WHAT YOU WILL DO: Write the entries out exactly. Any images they hold stay out of the copy.

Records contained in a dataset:
* * *

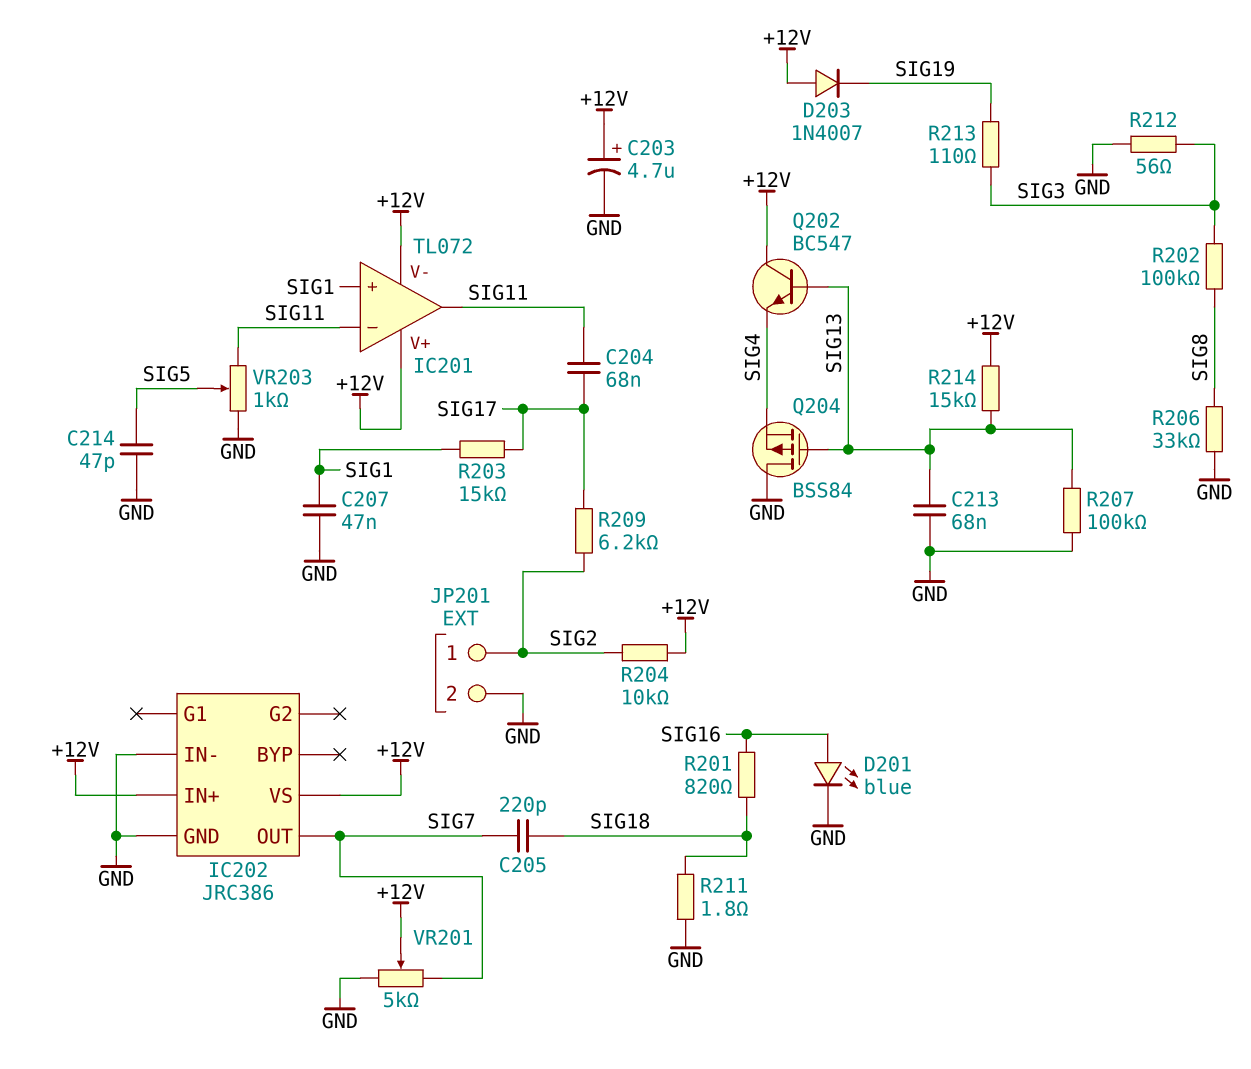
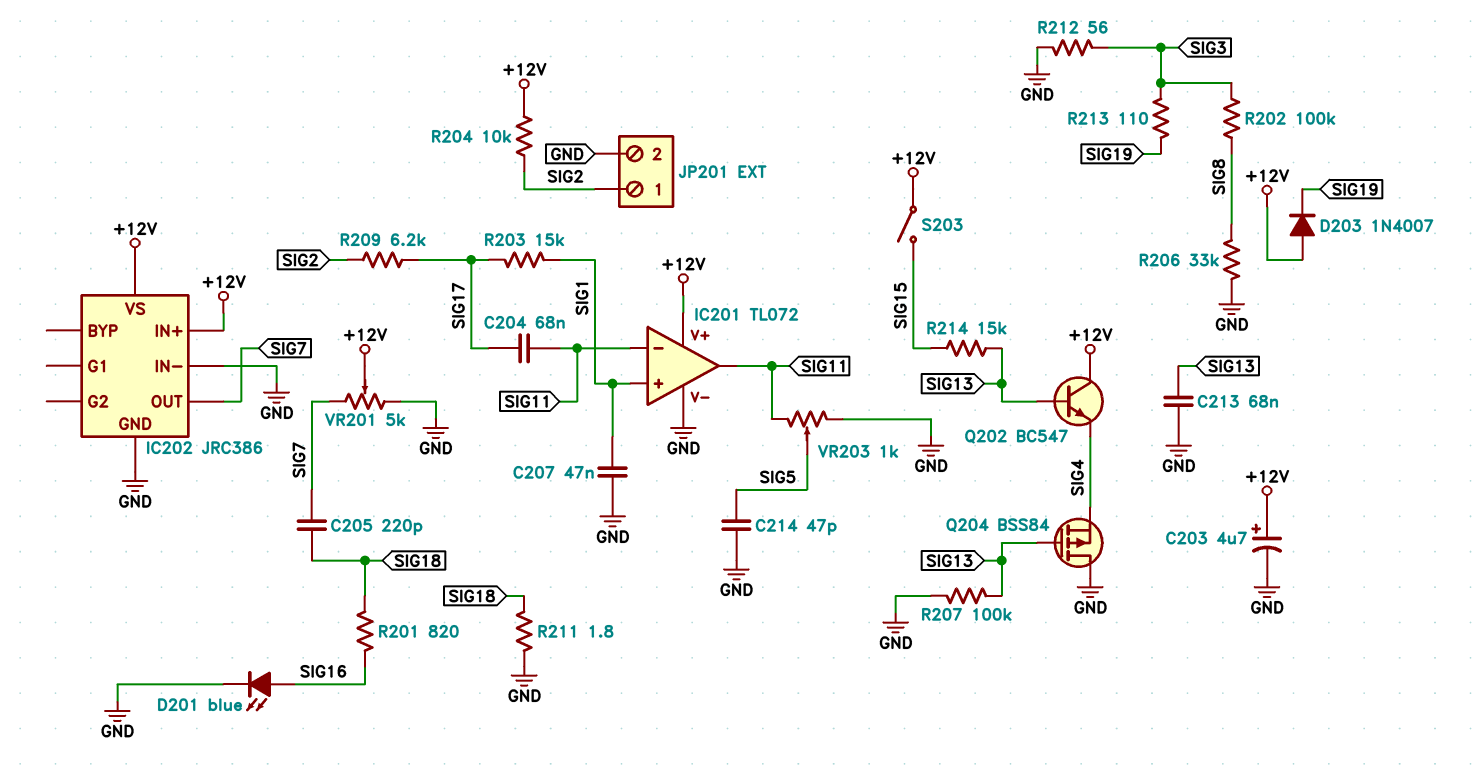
IC201 pin V-: +12V -> GND
R214: 15k (+12V, SIG13) -> 15k (SIG13, SIG15)
S203: none -> switch (+12V, SIG15)

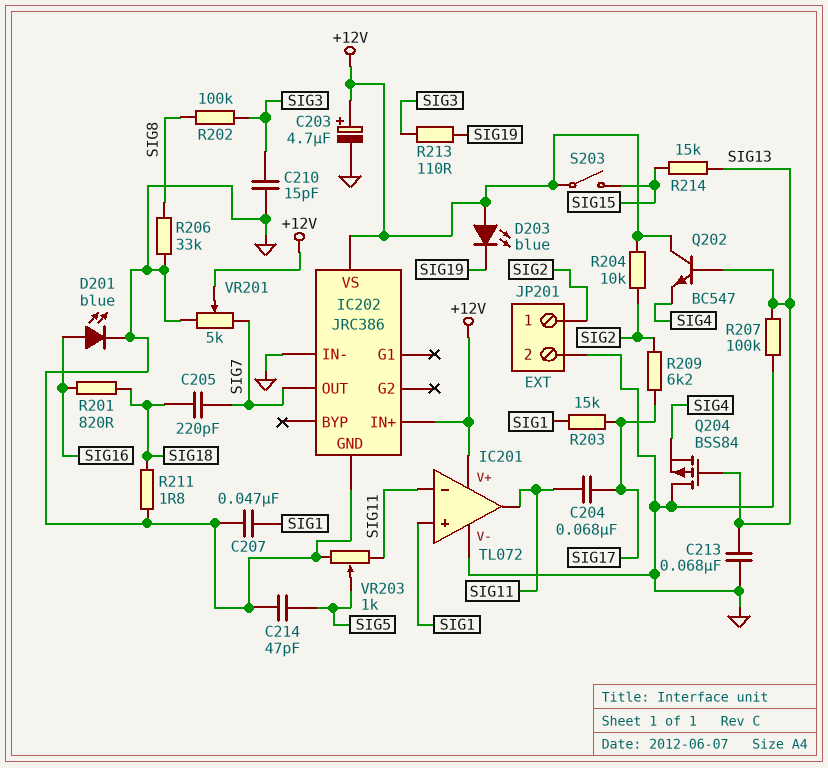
C210: none -> 15pF (GND, SIG3)
D203: diode 1N4007 (A +12V, K SIG19) -> LED blue (A +12V, K SIG19)
R212: 56 (GND, SIG3) -> none

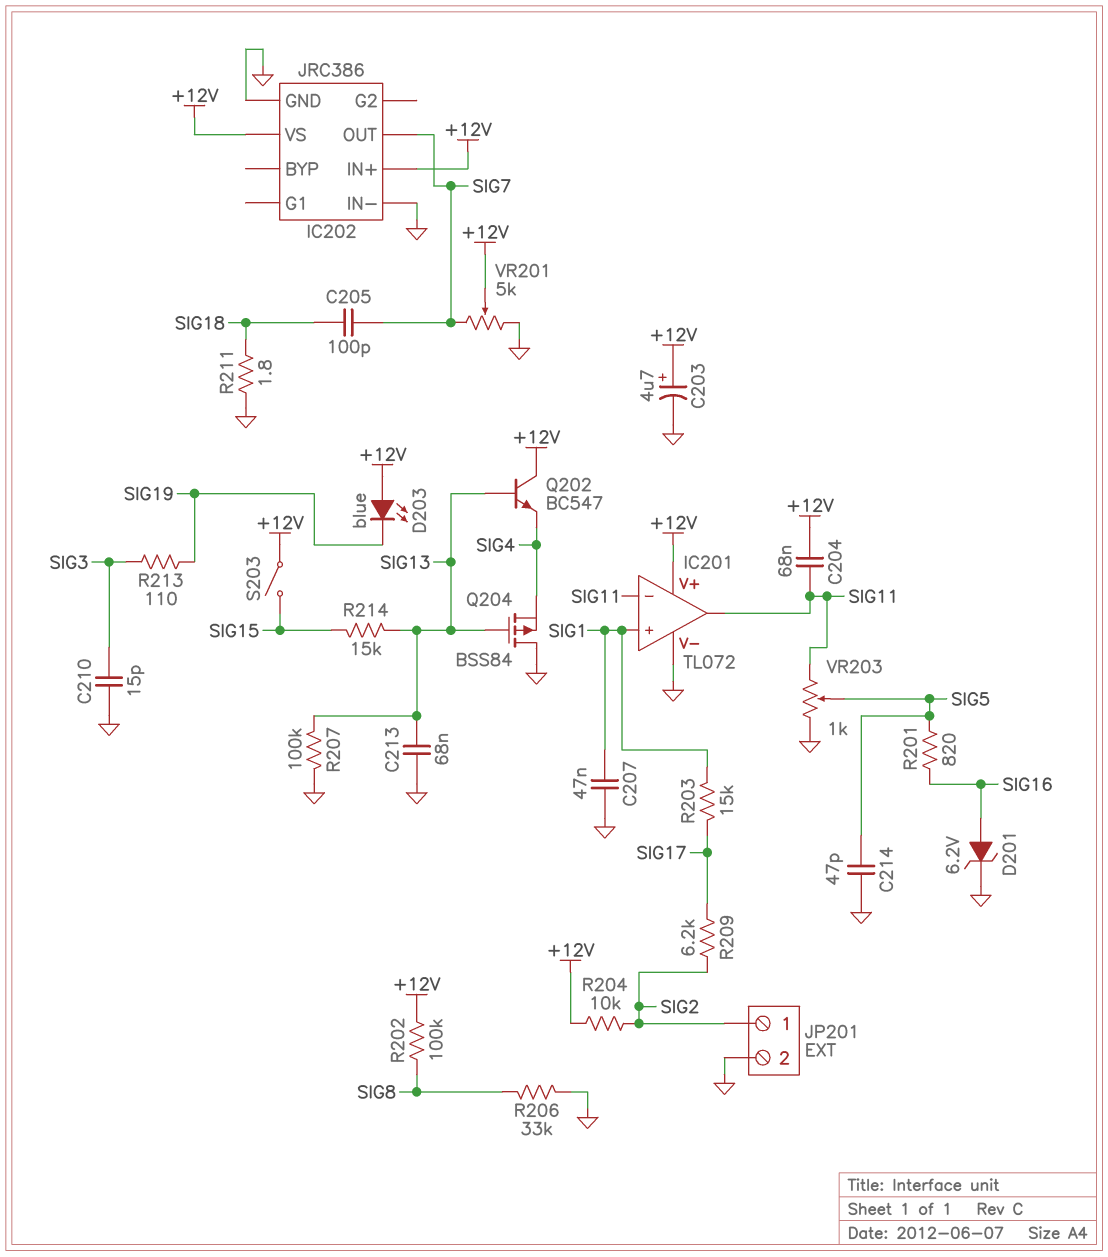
C204: 68nF (SIG11, SIG17) -> 68nF (+12V, SIG11)
C205: 220pF (SIG7, SIG18) -> 100pF (SIG7, SIG18)
D201: LED blue (A SIG16, K GND) -> zener 6.2V (A SIG16, K GND)
R201: 820 (SIG16, SIG18) -> 820 (SIG5, SIG16)
R202: 100k (SIG3, SIG8) -> 100k (+12V, SIG8)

* * *

RESULT OF THE EXERCISE:
IC201 pin V-: +12V -> GND
R214: 15k (+12V, SIG13) -> 15k (SIG13, SIG15)
S203: none -> switch (+12V, SIG15)

C210: none -> 15pF (GND, SIG3)
D203: diode 1N4007 (A +12V, K SIG19) -> LED blue (A +12V, K SIG19)
R212: 56 (GND, SIG3) -> none

C204: 68nF (SIG11, SIG17) -> 68nF (+12V, SIG11)
C205: 220pF (SIG7, SIG18) -> 100pF (SIG7, SIG18)
D201: LED blue (A SIG16, K GND) -> zener 6.2V (A SIG16, K GND)
R201: 820 (SIG16, SIG18) -> 820 (SIG5, SIG16)
R202: 100k (SIG3, SIG8) -> 100k (+12V, SIG8)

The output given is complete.